WHAT TO PRODUCE ▸ From the entries below, count every line that contains the word "minus". Please give the number and nothing else.

Records from a collection ▸

════════════════

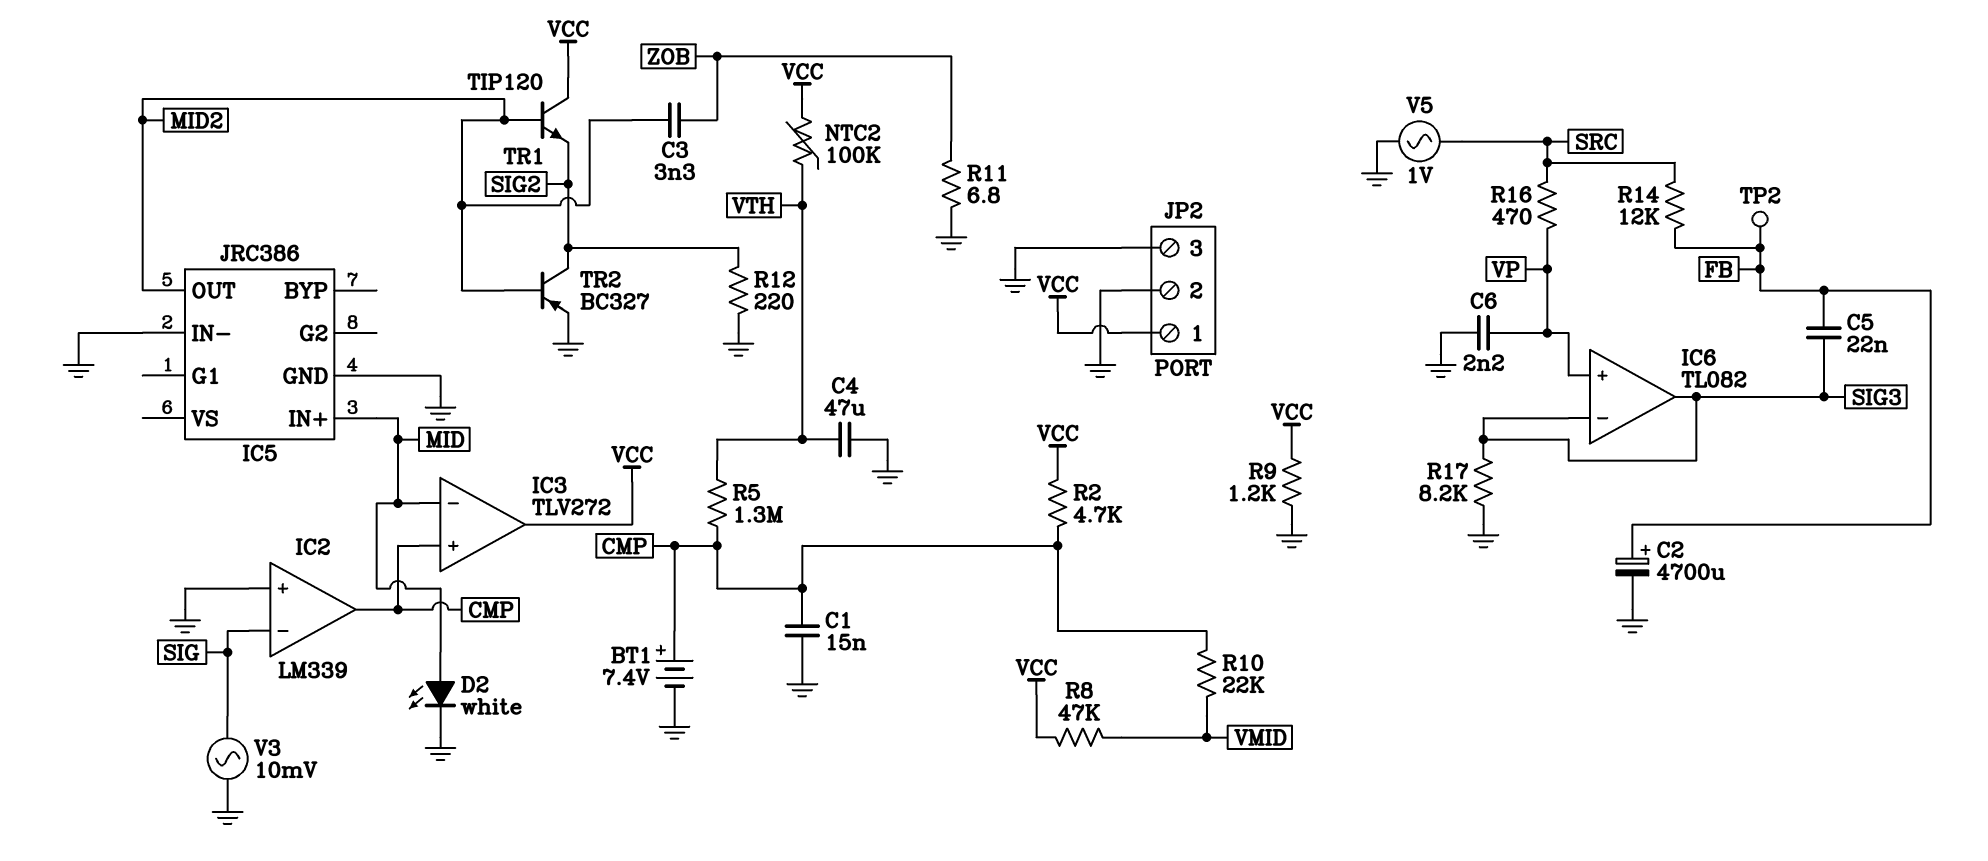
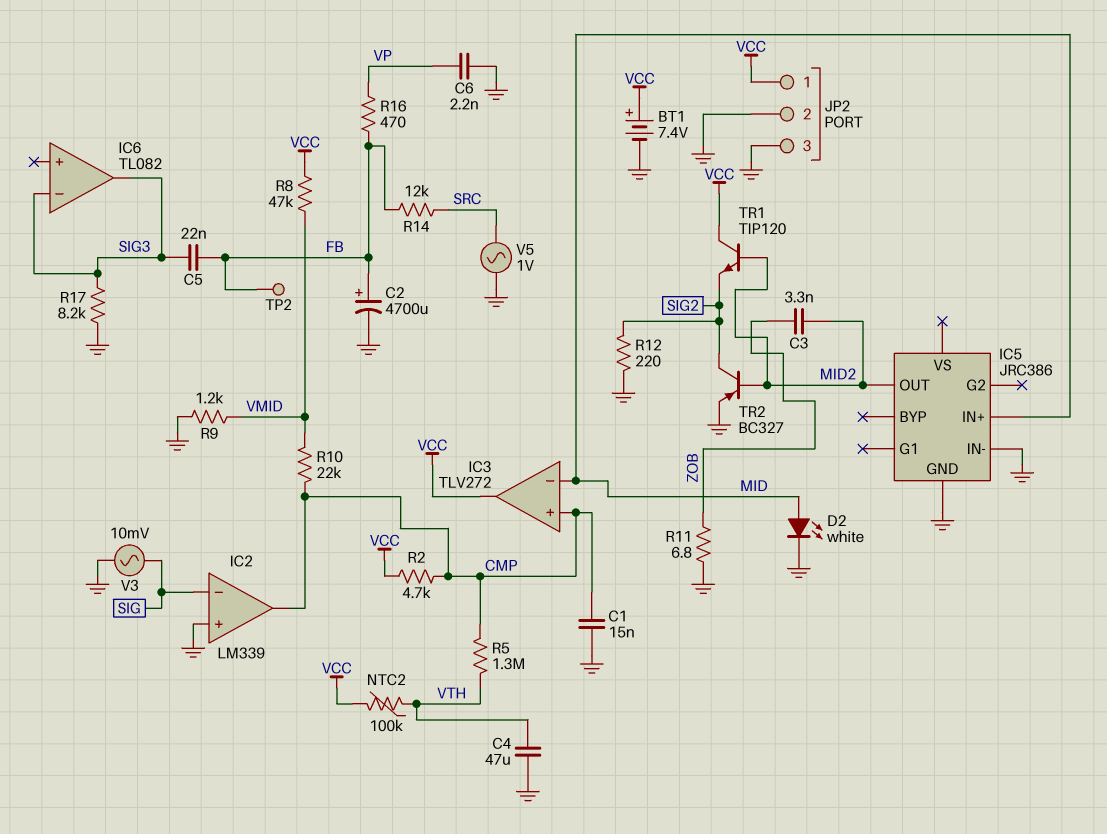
BT1: 7.4V (plus CMP, minus GND) -> 7.4V (plus VCC, minus GND)
IC6 pin in+: VP -> none
R9: 1.2k (GND, VCC) -> 1.2k (GND, VMID)
R16: 470 (SRC, VP) -> 470 (FB, VP)

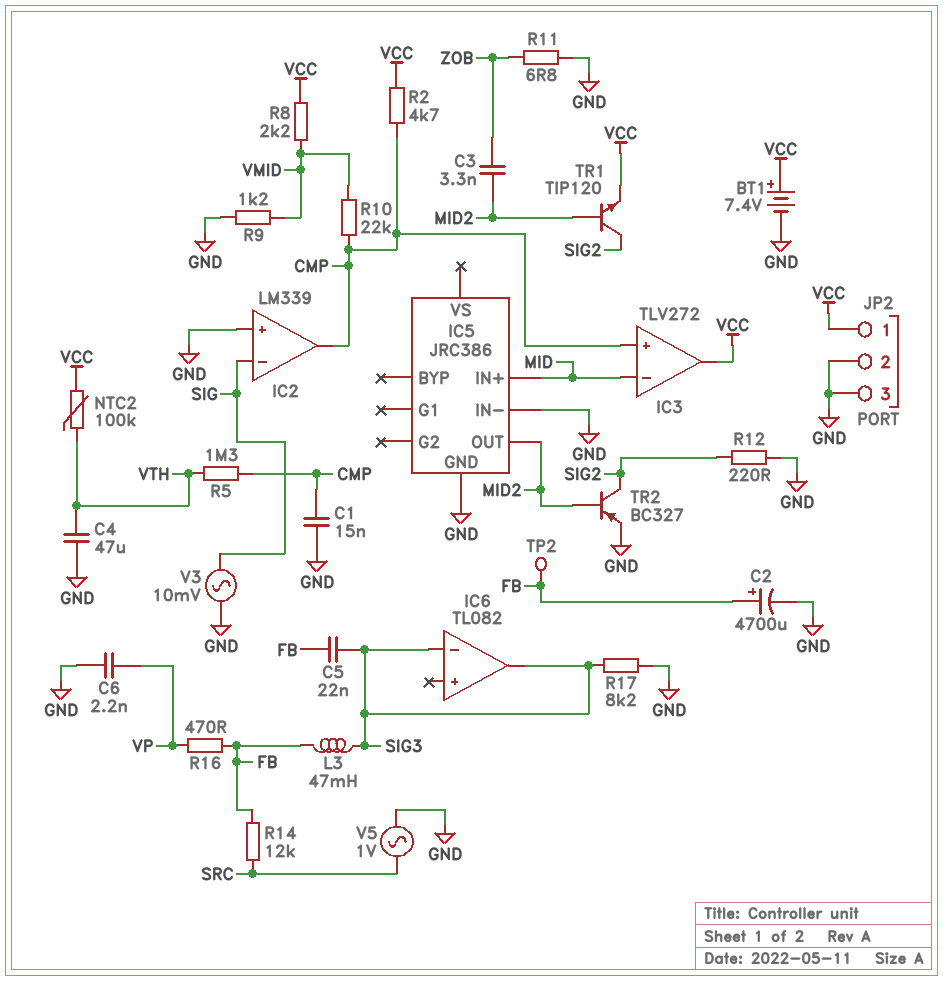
D2: LED white (A MID, K GND) -> none
L3: none -> 47mH (FB, SIG3)
R8: 47k (VCC, VMID) -> 2.2k (VCC, VMID)
TR1: NPN TIP120 (B MID2, C VCC, E SIG2) -> NPN TIP120 (B MID2, C SIG2, E VCC)

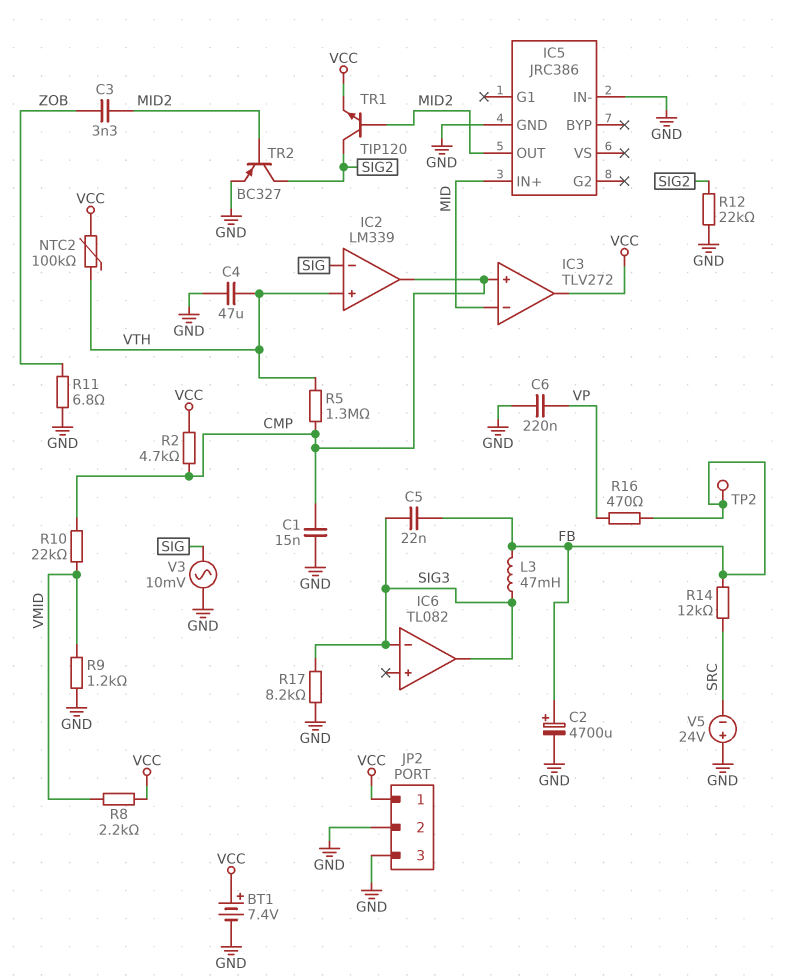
C6: 2.2nF (GND, VP) -> 220nF (GND, VP)
IC2 pin in+: GND -> VTH
R12: 220 (GND, SIG2) -> 22k (GND, SIG2)
V5: AC 1V (GND, SRC) -> 24V (plus GND, minus SRC)

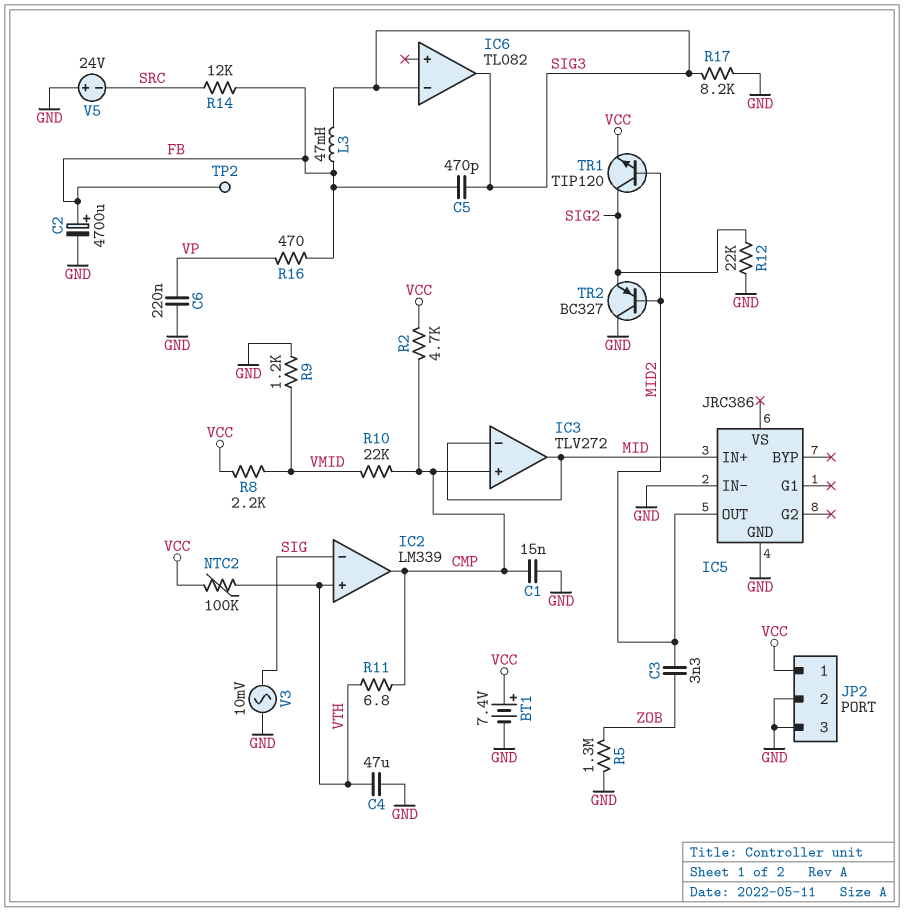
C5: 22nF (FB, SIG3) -> 470pF (FB, SIG3)
IC3 pin out: VCC -> MID
R5: 1.3M (CMP, VTH) -> 1.3M (GND, ZOB)
R11: 6.8 (GND, ZOB) -> 6.8 (CMP, VTH)
TR2: PNP BC327 (B MID2, C SIG2, E GND) -> PNP BC327 (B MID2, C GND, E SIG2)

════════════════

WRITTEN RESPONSE ▸ 2